Your answer should consist of each line below that contains the string "degrees".

START SOURCE RECORDS

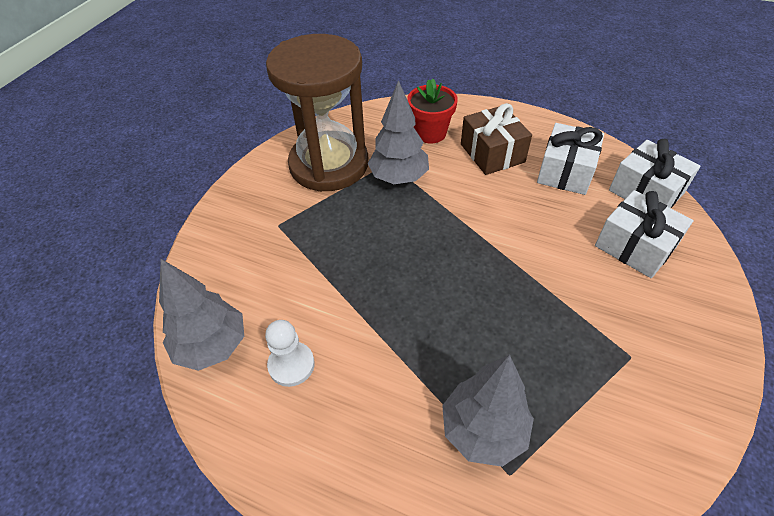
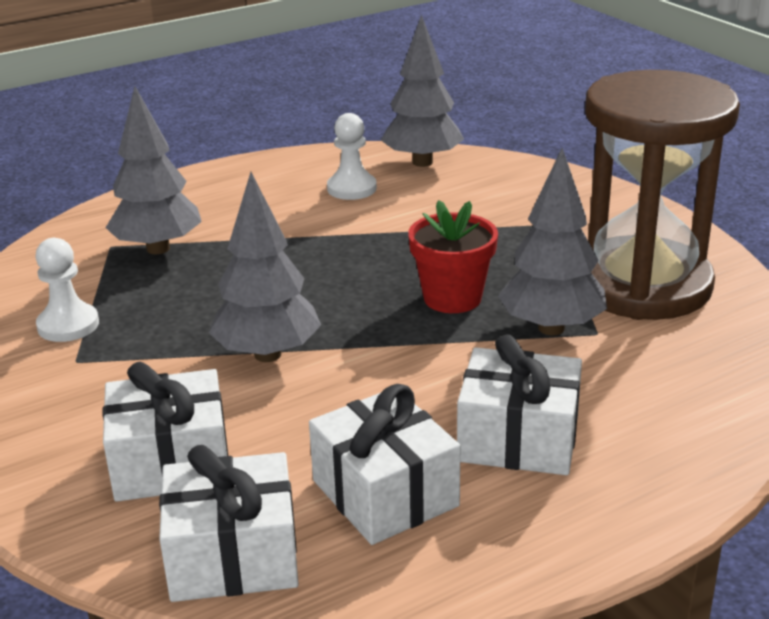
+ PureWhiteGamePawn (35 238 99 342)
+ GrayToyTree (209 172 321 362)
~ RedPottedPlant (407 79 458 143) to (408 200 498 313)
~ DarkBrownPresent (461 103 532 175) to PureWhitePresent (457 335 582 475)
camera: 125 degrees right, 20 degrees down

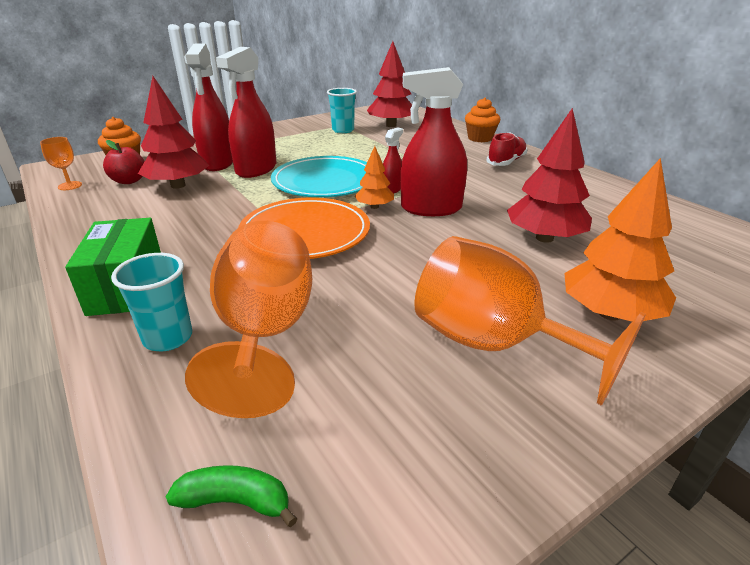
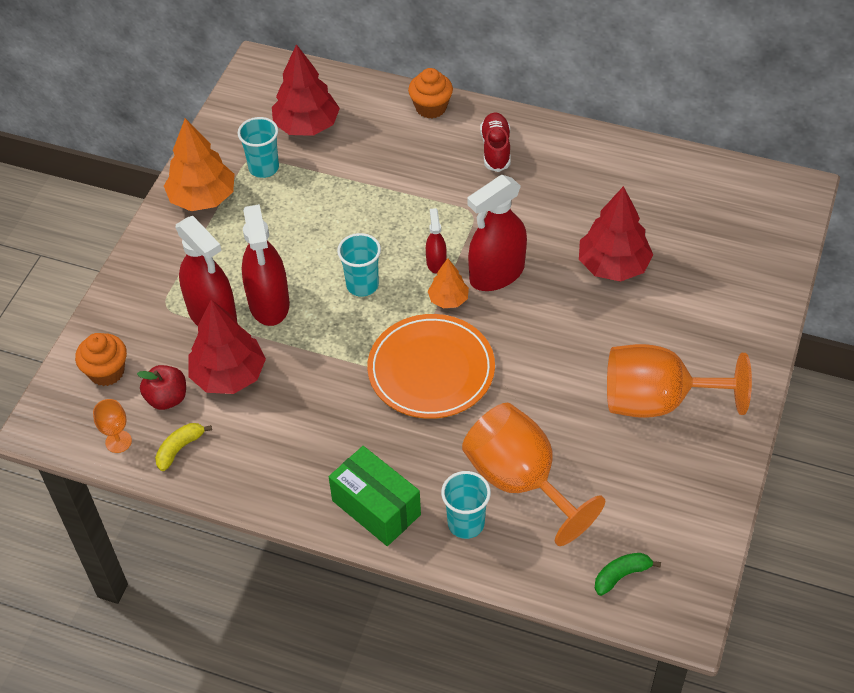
+ BrightYellowToyBanana (155 423 212 471)
~ OrangeToyTree (564 158 676 321) to (164 118 234 211)
~ AquaFlatDish (271 156 367 197) to AquaCup (337 233 381 297)
camera: 35 degrees left, 20 degrees up

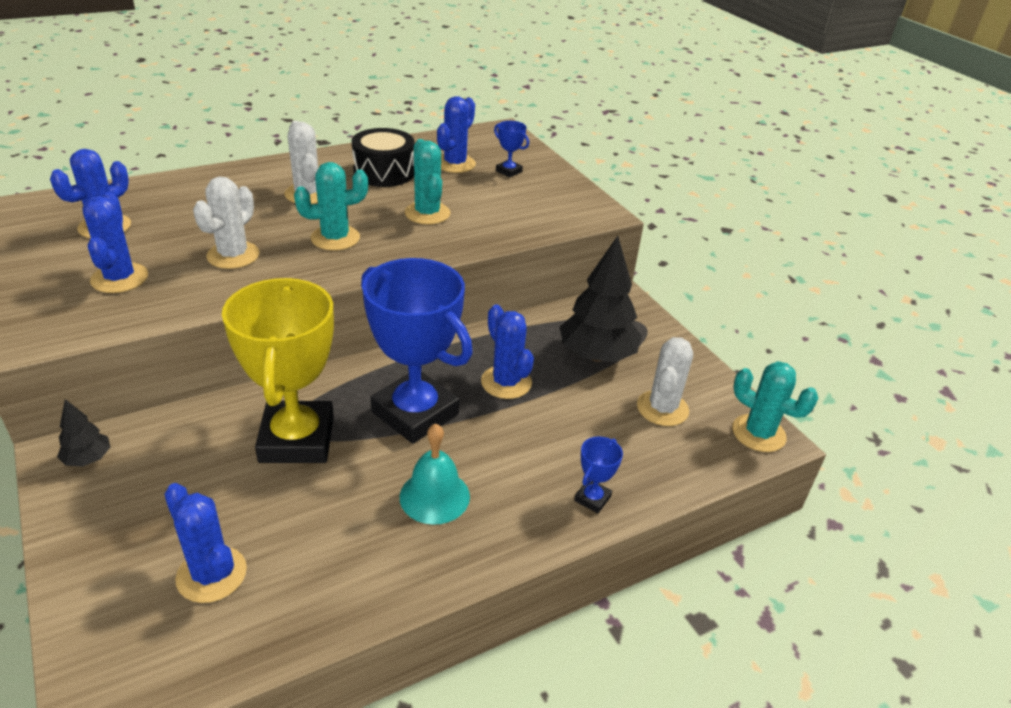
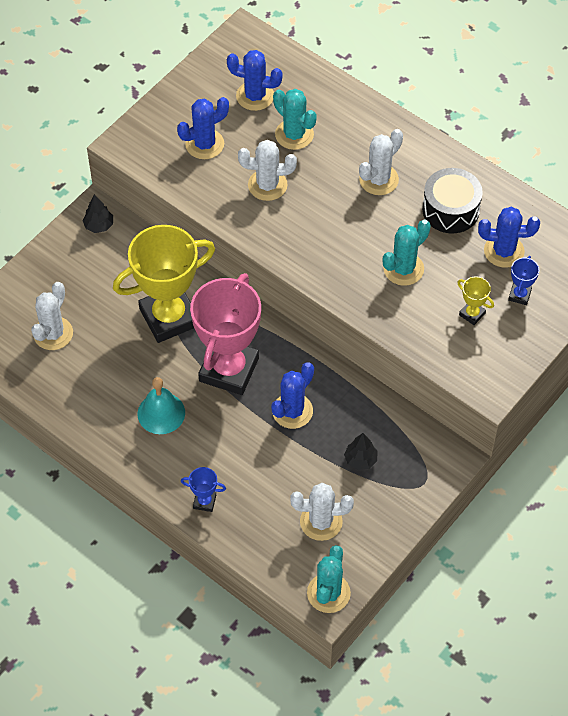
+ BrightYellowPrizeCup (457 276 494 325)
~ AquaSaguaroCactus (294 162 368 251) to (273 89 317 150)
~ CobaltSaguaroCactus (165 483 247 603) to PureWhiteSaguaroCactus (31 282 73 350)
~ CobaltPrizeCup (361 258 473 444) to RosePinkPrizeCup (190 273 261 395)
~ EbonyToyTree (560 236 641 362) = (344 433 377 470) x0.48
camera: 70 degrees right, 20 degrees up

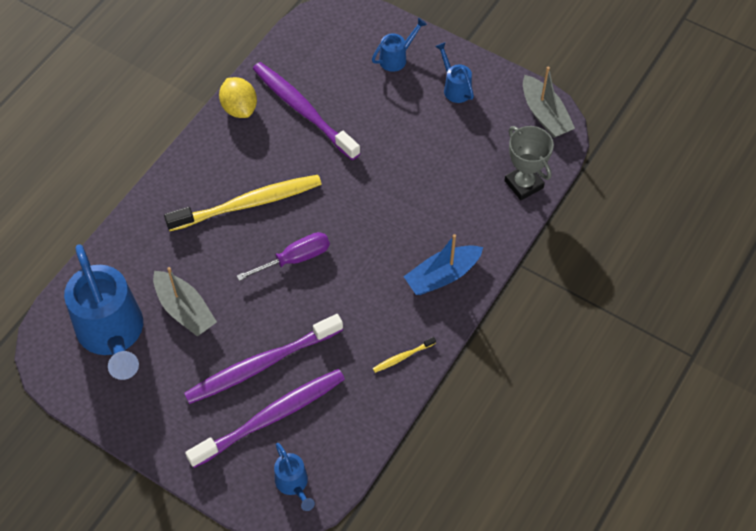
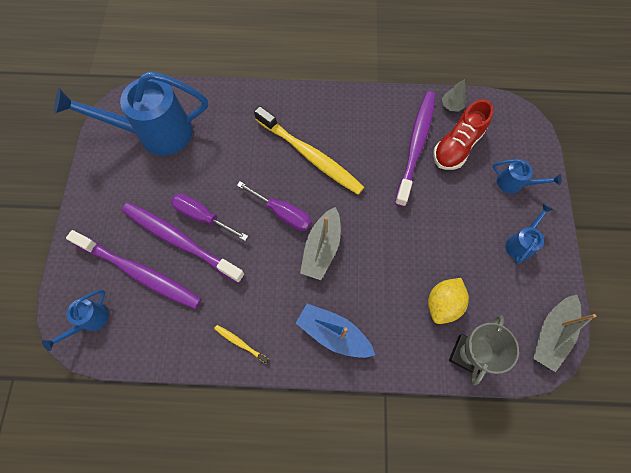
+ RoyalPurpleHandScrewdriver (171 193 248 241)
+ RedSneaker (433 99 493 170)
+ GrayToyTree (442 79 467 112)
~ GraySailboat (153 267 217 337) to (300 207 341 280)
~ BrightYellowToyLemon (219 77 257 118) to (428 278 469 324)
~ CobaltSprinklingCan (64 244 143 380) = (54 71 208 155) 45 degrees clockwise
camera: 60 degrees right, 10 degrees up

END SOURCE RECORDS

PROBLEM SOLUTION:
camera: 125 degrees right, 20 degrees down
camera: 35 degrees left, 20 degrees up
camera: 70 degrees right, 20 degrees up
~ CobaltSprinklingCan (64 244 143 380) = (54 71 208 155) 45 degrees clockwise
camera: 60 degrees right, 10 degrees up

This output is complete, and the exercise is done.